EXERCISE INSTRUCTIONS => Write out the data exactly as given, dropping every picture.

DATA SECTION =>
=====

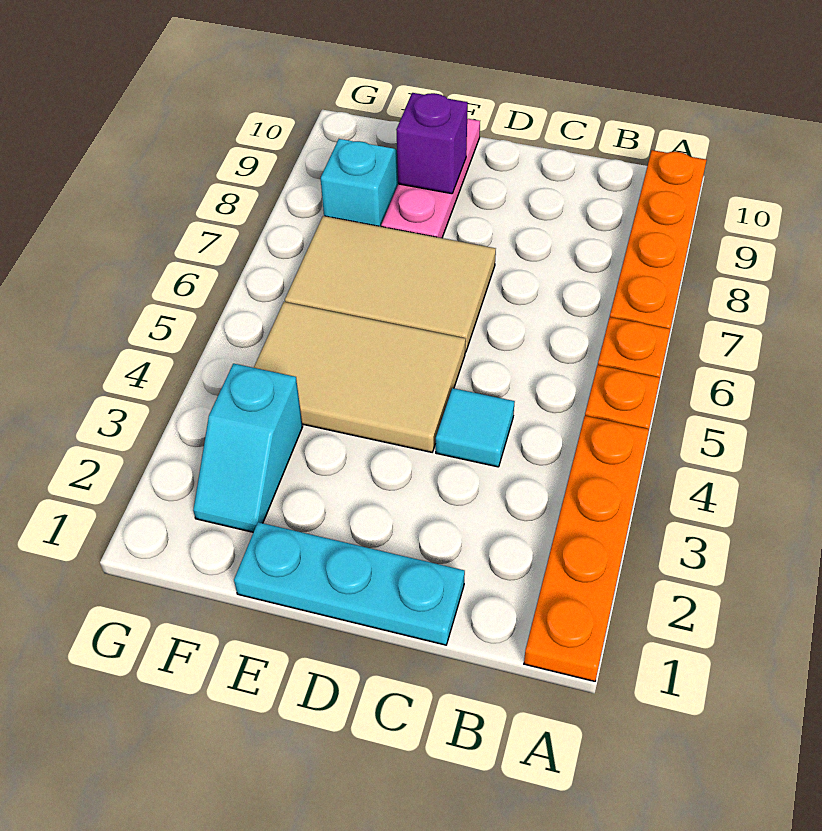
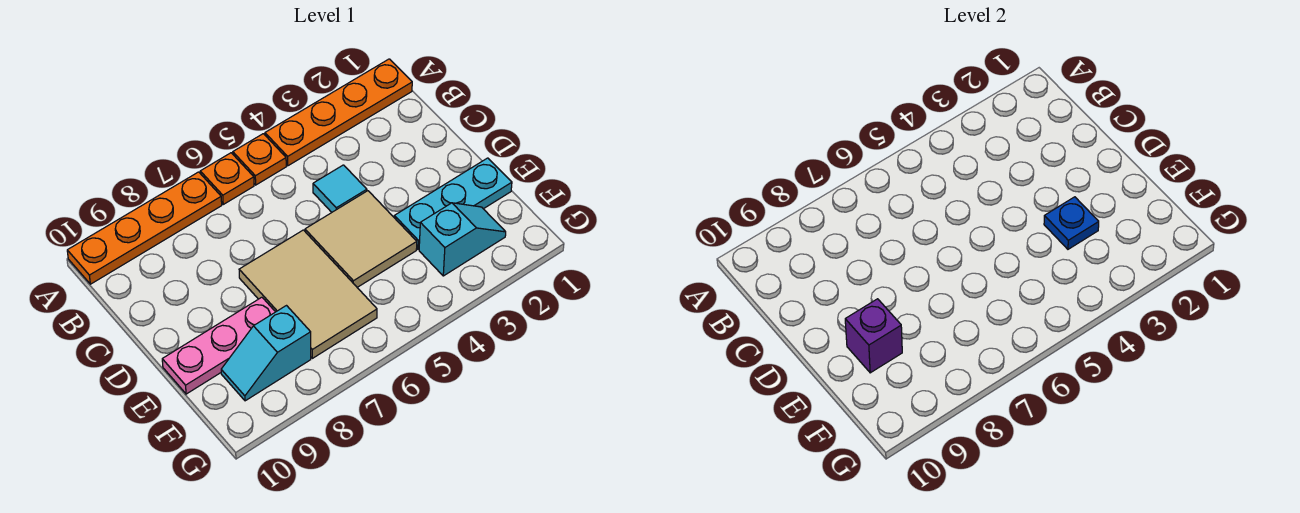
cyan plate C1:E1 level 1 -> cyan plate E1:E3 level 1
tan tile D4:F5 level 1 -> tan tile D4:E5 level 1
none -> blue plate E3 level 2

=====

EXERCISE RESPONSE =>
cyan plate C1:E1 level 1 -> cyan plate E1:E3 level 1
tan tile D4:F5 level 1 -> tan tile D4:E5 level 1
none -> blue plate E3 level 2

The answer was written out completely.